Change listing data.
- - -
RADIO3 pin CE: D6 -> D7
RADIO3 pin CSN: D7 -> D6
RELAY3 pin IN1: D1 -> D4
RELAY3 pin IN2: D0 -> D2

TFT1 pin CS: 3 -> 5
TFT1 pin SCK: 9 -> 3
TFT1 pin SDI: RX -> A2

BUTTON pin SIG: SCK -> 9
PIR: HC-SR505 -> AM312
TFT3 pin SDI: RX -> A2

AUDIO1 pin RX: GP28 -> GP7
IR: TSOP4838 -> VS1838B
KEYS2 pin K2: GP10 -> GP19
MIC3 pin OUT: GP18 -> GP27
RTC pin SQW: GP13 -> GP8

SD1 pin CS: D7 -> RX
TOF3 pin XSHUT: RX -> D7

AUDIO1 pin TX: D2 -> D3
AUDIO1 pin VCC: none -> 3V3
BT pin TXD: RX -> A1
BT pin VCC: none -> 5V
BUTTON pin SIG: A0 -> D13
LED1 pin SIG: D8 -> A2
- - -
What is being asked.
Reproduce every record above exactly as it is written.

Solution to this problem.
RADIO3 pin CE: D6 -> D7
RADIO3 pin CSN: D7 -> D6
RELAY3 pin IN1: D1 -> D4
RELAY3 pin IN2: D0 -> D2

TFT1 pin CS: 3 -> 5
TFT1 pin SCK: 9 -> 3
TFT1 pin SDI: RX -> A2

BUTTON pin SIG: SCK -> 9
PIR: HC-SR505 -> AM312
TFT3 pin SDI: RX -> A2

AUDIO1 pin RX: GP28 -> GP7
IR: TSOP4838 -> VS1838B
KEYS2 pin K2: GP10 -> GP19
MIC3 pin OUT: GP18 -> GP27
RTC pin SQW: GP13 -> GP8

SD1 pin CS: D7 -> RX
TOF3 pin XSHUT: RX -> D7

AUDIO1 pin TX: D2 -> D3
AUDIO1 pin VCC: none -> 3V3
BT pin TXD: RX -> A1
BT pin VCC: none -> 5V
BUTTON pin SIG: A0 -> D13
LED1 pin SIG: D8 -> A2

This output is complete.